**Data shown**
◇ ◇ ◇ ◇
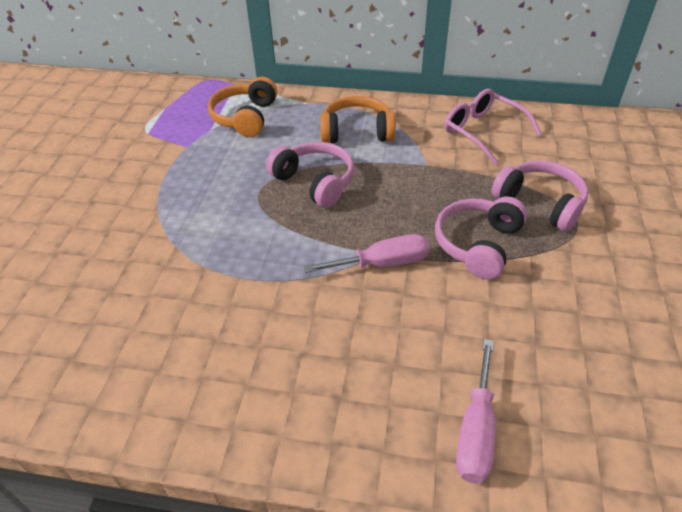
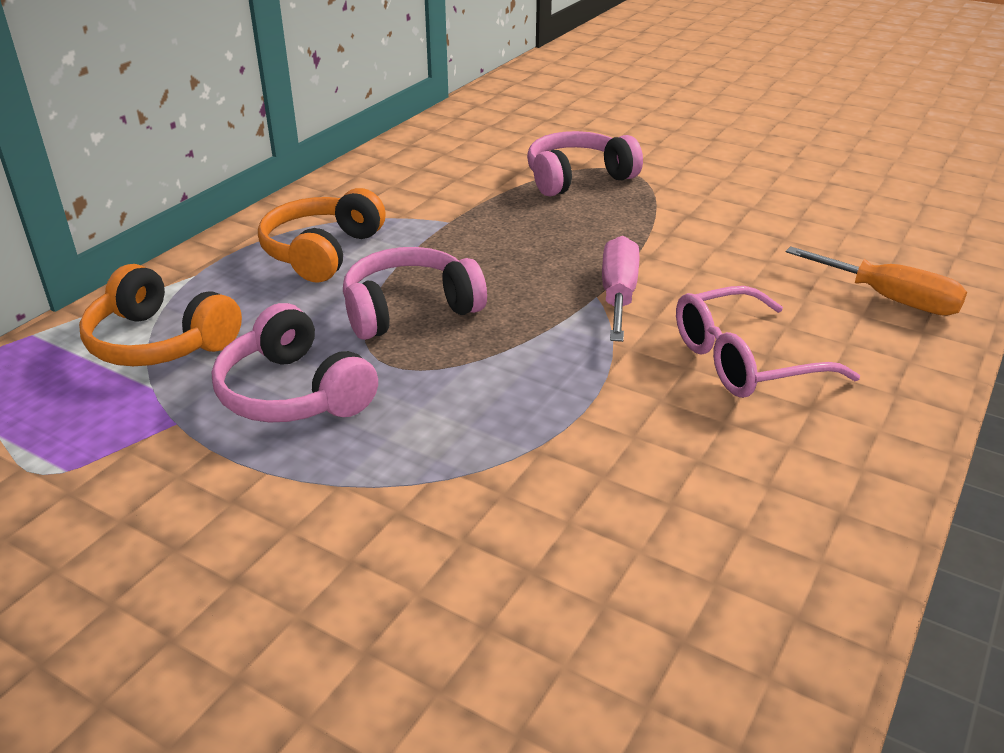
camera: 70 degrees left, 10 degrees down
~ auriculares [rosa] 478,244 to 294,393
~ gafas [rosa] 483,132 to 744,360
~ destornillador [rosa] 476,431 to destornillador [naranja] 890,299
◇ ◇ ◇ ◇
**Your goal**
Copy every line that contains "rosa" from the listing above.

**Task response**
~ auriculares [rosa] 478,244 to 294,393
~ gafas [rosa] 483,132 to 744,360
~ destornillador [rosa] 476,431 to destornillador [naranja] 890,299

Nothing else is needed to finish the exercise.